[[ DATA EXTRACT open ]]

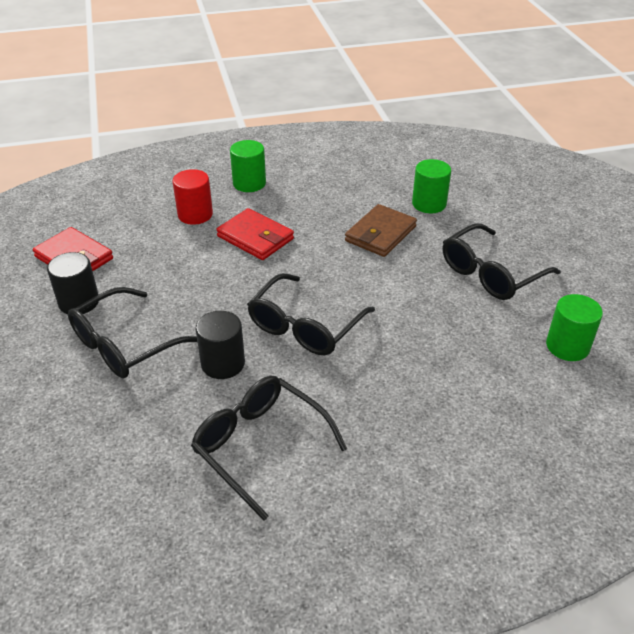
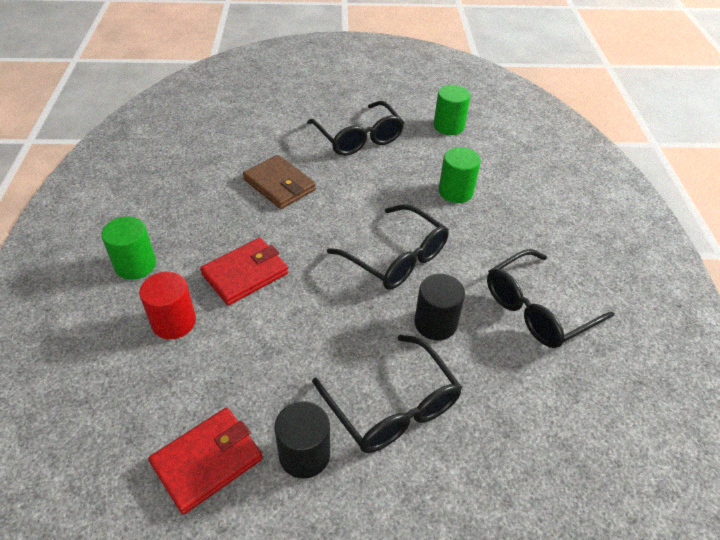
camera: 80 degrees left, 5 degrees up
(429, 204) = (247, 146): green cylinder -> green cylinder (455, 192)

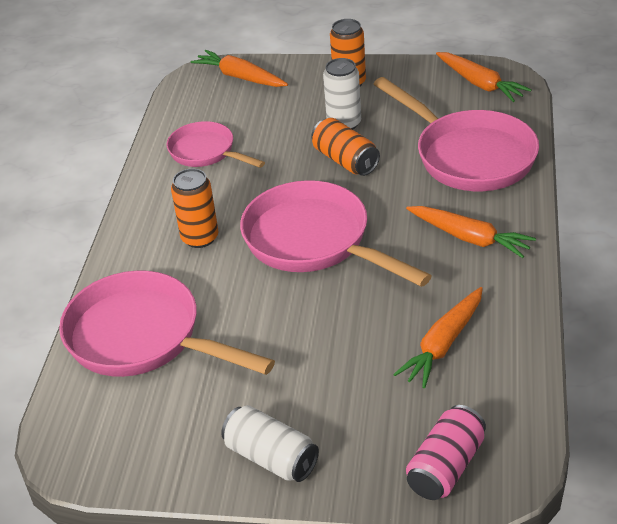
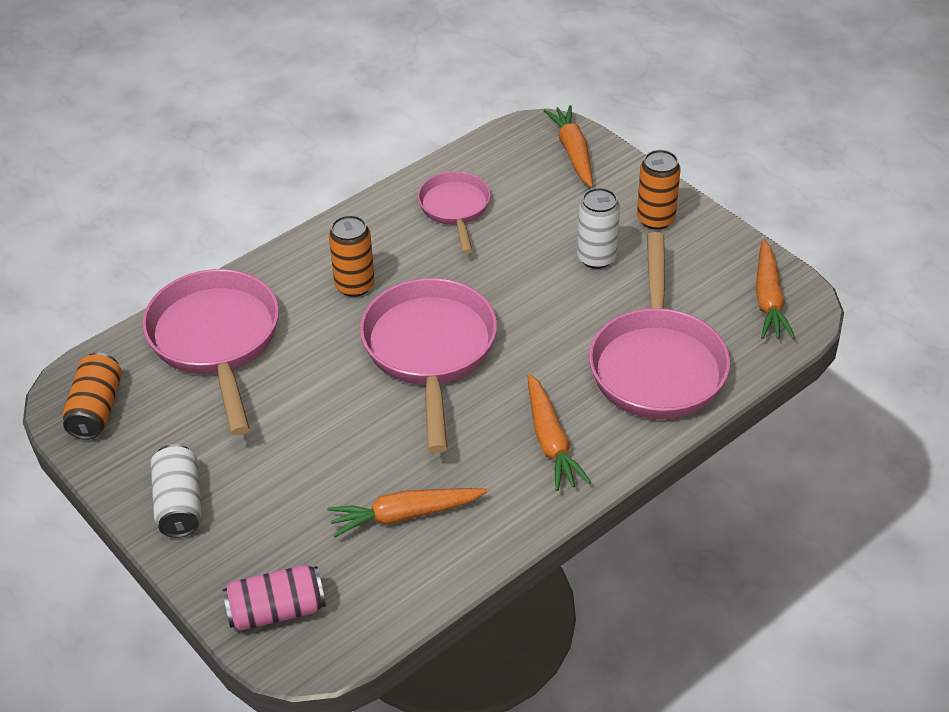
camera: 40 degrees right, 5 degrees up
(345, 160) = (550, 295): orange can -> orange can (96, 409)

[[ DATA EXTRACT closed ]]

■ **EXERCISE GOAL**:
Find the word "camera" in the listing and copy each line that contains it.

■ **EXERCISE RESULT**:
camera: 80 degrees left, 5 degrees up
camera: 40 degrees right, 5 degrees up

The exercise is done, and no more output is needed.